# What the task asks
Write the data out again, matching every line exactly.

# Dataset content
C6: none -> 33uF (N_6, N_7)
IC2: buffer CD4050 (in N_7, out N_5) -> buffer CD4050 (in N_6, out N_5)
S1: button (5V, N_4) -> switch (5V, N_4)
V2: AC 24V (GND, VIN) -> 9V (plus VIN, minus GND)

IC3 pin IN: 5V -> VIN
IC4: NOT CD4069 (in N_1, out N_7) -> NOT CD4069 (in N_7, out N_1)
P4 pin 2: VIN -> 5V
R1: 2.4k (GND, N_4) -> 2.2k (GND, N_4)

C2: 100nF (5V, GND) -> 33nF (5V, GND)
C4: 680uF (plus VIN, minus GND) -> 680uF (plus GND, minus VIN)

# Output below
C6: none -> 33uF (N_6, N_7)
IC2: buffer CD4050 (in N_7, out N_5) -> buffer CD4050 (in N_6, out N_5)
S1: button (5V, N_4) -> switch (5V, N_4)
V2: AC 24V (GND, VIN) -> 9V (plus VIN, minus GND)

IC3 pin IN: 5V -> VIN
IC4: NOT CD4069 (in N_1, out N_7) -> NOT CD4069 (in N_7, out N_1)
P4 pin 2: VIN -> 5V
R1: 2.4k (GND, N_4) -> 2.2k (GND, N_4)

C2: 100nF (5V, GND) -> 33nF (5V, GND)
C4: 680uF (plus VIN, minus GND) -> 680uF (plus GND, minus VIN)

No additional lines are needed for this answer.